— TASK DESCRIPTION —
Place every line of the entries below into a Markdown table with two columns, Row for the sequential number and Text for the line itself. Omit any blank lines.
begin RECORDED DATA
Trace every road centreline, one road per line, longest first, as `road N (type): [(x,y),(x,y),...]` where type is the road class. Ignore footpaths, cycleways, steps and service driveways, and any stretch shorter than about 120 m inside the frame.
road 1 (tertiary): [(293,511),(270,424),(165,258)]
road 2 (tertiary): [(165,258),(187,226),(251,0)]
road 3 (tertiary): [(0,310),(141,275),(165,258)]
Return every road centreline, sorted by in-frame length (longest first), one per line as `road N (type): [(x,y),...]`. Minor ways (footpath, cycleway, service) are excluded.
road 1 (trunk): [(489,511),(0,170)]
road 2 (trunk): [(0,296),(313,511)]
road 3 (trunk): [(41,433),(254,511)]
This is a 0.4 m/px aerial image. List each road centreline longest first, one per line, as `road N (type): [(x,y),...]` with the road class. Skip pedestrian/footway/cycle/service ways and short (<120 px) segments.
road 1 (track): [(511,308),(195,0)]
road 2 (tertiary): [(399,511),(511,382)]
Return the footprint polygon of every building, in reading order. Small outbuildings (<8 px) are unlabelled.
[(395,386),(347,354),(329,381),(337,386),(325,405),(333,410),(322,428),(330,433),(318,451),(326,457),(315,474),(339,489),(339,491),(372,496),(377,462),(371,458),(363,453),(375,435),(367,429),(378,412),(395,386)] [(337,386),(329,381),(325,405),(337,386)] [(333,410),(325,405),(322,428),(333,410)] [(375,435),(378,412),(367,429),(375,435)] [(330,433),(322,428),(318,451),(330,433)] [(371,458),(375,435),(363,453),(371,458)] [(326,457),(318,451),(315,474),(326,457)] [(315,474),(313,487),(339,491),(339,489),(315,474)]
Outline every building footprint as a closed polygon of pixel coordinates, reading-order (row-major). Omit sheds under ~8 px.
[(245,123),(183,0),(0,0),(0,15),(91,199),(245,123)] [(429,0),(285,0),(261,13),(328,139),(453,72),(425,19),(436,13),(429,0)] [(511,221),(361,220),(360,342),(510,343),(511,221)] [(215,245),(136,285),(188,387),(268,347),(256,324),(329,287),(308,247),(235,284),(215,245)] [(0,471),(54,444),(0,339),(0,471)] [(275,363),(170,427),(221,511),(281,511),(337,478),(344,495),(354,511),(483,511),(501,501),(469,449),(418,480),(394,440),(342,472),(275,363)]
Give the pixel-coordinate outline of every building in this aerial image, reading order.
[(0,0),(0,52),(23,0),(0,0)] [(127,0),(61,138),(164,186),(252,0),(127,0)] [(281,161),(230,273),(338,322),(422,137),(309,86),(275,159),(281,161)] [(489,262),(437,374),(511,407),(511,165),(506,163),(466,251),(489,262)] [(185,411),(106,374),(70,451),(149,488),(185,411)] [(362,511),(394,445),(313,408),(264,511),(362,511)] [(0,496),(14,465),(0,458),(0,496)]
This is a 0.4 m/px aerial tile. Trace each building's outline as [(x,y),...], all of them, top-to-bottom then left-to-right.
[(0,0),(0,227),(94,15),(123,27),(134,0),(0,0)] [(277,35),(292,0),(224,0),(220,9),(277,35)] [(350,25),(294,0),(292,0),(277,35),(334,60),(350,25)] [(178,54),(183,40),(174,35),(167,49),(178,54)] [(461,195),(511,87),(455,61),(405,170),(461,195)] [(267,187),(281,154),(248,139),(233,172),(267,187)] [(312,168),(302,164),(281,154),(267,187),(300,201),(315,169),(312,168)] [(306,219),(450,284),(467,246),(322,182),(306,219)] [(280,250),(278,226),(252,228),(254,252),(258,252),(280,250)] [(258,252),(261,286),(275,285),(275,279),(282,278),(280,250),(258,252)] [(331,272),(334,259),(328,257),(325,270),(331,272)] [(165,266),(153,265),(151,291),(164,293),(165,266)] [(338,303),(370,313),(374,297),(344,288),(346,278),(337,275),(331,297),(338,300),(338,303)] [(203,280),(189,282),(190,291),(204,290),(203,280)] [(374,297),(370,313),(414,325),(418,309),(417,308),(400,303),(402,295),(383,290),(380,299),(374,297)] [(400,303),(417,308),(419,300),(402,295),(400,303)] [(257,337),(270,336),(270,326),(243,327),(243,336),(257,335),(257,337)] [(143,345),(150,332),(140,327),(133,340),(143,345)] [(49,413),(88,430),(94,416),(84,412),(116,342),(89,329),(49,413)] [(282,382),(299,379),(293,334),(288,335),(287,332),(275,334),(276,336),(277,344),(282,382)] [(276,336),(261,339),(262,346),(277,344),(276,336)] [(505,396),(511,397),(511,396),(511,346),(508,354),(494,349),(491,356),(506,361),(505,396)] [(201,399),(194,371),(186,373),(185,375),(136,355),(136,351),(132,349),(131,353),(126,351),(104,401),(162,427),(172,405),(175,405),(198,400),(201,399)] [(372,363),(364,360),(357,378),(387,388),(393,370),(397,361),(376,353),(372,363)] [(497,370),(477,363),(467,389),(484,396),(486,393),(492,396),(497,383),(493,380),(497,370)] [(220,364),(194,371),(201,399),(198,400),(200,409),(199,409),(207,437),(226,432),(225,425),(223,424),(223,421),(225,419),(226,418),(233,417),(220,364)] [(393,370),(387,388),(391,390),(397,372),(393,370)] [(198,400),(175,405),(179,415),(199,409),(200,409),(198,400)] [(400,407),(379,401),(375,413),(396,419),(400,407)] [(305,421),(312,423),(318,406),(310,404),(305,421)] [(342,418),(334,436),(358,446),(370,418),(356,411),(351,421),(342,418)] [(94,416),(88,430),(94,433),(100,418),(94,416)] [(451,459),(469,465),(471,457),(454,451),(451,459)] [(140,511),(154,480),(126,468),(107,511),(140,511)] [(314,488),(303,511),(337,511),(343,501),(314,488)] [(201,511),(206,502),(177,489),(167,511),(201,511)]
end RECORDED DATA
— RESPONSE FOR THIS EXERCISE —
| Row | Text |
|---|---|
| 1 | Trace every road centreline, one road per line, longest first, as `road N (type): [(x,y),(x,y),...]` where type is the road class. Ignore footpaths, cycleways, steps and service driveways, and any stretch shorter than about 120 m inside the frame. |
| 2 | road 1 (tertiary): [(293,511),(270,424),(165,258)] |
| 3 | road 2 (tertiary): [(165,258),(187,226),(251,0)] |
| 4 | road 3 (tertiary): [(0,310),(141,275),(165,258)] |
| 5 | Return every road centreline, sorted by in-frame length (longest first), one per line as `road N (type): [(x,y),...]`. Minor ways (footpath, cycleway, service) are excluded. |
| 6 | road 1 (trunk): [(489,511),(0,170)] |
| 7 | road 2 (trunk): [(0,296),(313,511)] |
| 8 | road 3 (trunk): [(41,433),(254,511)] |
| 9 | This is a 0.4 m/px aerial image. List each road centreline longest first, one per line, as `road N (type): [(x,y),...]` with the road class. Skip pedestrian/footway/cycle/service ways and short (<120 px) segments. |
| 10 | road 1 (track): [(511,308),(195,0)] |
| 11 | road 2 (tertiary): [(399,511),(511,382)] |
| 12 | Return the footprint polygon of every building, in reading order. Small outbuildings (<8 px) are unlabelled. |
| 13 | [(395,386),(347,354),(329,381),(337,386),(325,405),(333,410),(322,428),(330,433),(318,451),(326,457),(315,474),(339,489),(339,491),(372,496),(377,462),(371,458),(363,453),(375,435),(367,429),(378,412),(395,386)] [(337,386),(329,381),(325,405),(337,386)] [(333,410),(325,405),(322,428),(333,410)] [(375,435),(378,412),(367,429),(375,435)] [(330,433),(322,428),(318,451),(330,433)] [(371,458),(375,435),(363,453),(371,458)] [(326,457),(318,451),(315,474),(326,457)] [(315,474),(313,487),(339,491),(339,489),(315,474)] |
| 14 | Outline every building footprint as a closed polygon of pixel coordinates, reading-order (row-major). Omit sheds under ~8 px. |
| 15 | [(245,123),(183,0),(0,0),(0,15),(91,199),(245,123)] [(429,0),(285,0),(261,13),(328,139),(453,72),(425,19),(436,13),(429,0)] [(511,221),(361,220),(360,342),(510,343),(511,221)] [(215,245),(136,285),(188,387),(268,347),(256,324),(329,287),(308,247),(235,284),(215,245)] [(0,471),(54,444),(0,339),(0,471)] [(275,363),(170,427),(221,511),(281,511),(337,478),(344,495),(354,511),(483,511),(501,501),(469,449),(418,480),(394,440),(342,472),(275,363)] |
| 16 | Give the pixel-coordinate outline of every building in this aerial image, reading order. |
| 17 | [(0,0),(0,52),(23,0),(0,0)] [(127,0),(61,138),(164,186),(252,0),(127,0)] [(281,161),(230,273),(338,322),(422,137),(309,86),(275,159),(281,161)] [(489,262),(437,374),(511,407),(511,165),(506,163),(466,251),(489,262)] [(185,411),(106,374),(70,451),(149,488),(185,411)] [(362,511),(394,445),(313,408),(264,511),(362,511)] [(0,496),(14,465),(0,458),(0,496)] |
| 18 | This is a 0.4 m/px aerial tile. Trace each building's outline as [(x,y),...], all of them, top-to-bottom then left-to-right. |
| 19 | [(0,0),(0,227),(94,15),(123,27),(134,0),(0,0)] [(277,35),(292,0),(224,0),(220,9),(277,35)] [(350,25),(294,0),(292,0),(277,35),(334,60),(350,25)] [(178,54),(183,40),(174,35),(167,49),(178,54)] [(461,195),(511,87),(455,61),(405,170),(461,195)] [(267,187),(281,154),(248,139),(233,172),(267,187)] [(312,168),(302,164),(281,154),(267,187),(300,201),(315,169),(312,168)] [(306,219),(450,284),(467,246),(322,182),(306,219)] [(280,250),(278,226),(252,228),(254,252),(258,252),(280,250)] [(258,252),(261,286),(275,285),(275,279),(282,278),(280,250),(258,252)] [(331,272),(334,259),(328,257),(325,270),(331,272)] [(165,266),(153,265),(151,291),(164,293),(165,266)] [(338,303),(370,313),(374,297),(344,288),(346,278),(337,275),(331,297),(338,300),(338,303)] [(203,280),(189,282),(190,291),(204,290),(203,280)] [(374,297),(370,313),(414,325),(418,309),(417,308),(400,303),(402,295),(383,290),(380,299),(374,297)] [(400,303),(417,308),(419,300),(402,295),(400,303)] [(257,337),(270,336),(270,326),(243,327),(243,336),(257,335),(257,337)] [(143,345),(150,332),(140,327),(133,340),(143,345)] [(49,413),(88,430),(94,416),(84,412),(116,342),(89,329),(49,413)] [(282,382),(299,379),(293,334),(288,335),(287,332),(275,334),(276,336),(277,344),(282,382)] [(276,336),(261,339),(262,346),(277,344),(276,336)] [(505,396),(511,397),(511,396),(511,346),(508,354),(494,349),(491,356),(506,361),(505,396)] [(201,399),(194,371),(186,373),(185,375),(136,355),(136,351),(132,349),(131,353),(126,351),(104,401),(162,427),(172,405),(175,405),(198,400),(201,399)] [(372,363),(364,360),(357,378),(387,388),(393,370),(397,361),(376,353),(372,363)] [(497,370),(477,363),(467,389),(484,396),(486,393),(492,396),(497,383),(493,380),(497,370)] [(220,364),(194,371),(201,399),(198,400),(200,409),(199,409),(207,437),(226,432),(225,425),(223,424),(223,421),(225,419),(226,418),(233,417),(220,364)] [(393,370),(387,388),(391,390),(397,372),(393,370)] [(198,400),(175,405),(179,415),(199,409),(200,409),(198,400)] [(400,407),(379,401),(375,413),(396,419),(400,407)] [(305,421),(312,423),(318,406),(310,404),(305,421)] [(342,418),(334,436),(358,446),(370,418),(356,411),(351,421),(342,418)] [(94,416),(88,430),(94,433),(100,418),(94,416)] [(451,459),(469,465),(471,457),(454,451),(451,459)] [(140,511),(154,480),(126,468),(107,511),(140,511)] [(314,488),(303,511),(337,511),(343,501),(314,488)] [(201,511),(206,502),(177,489),(167,511),(201,511)] |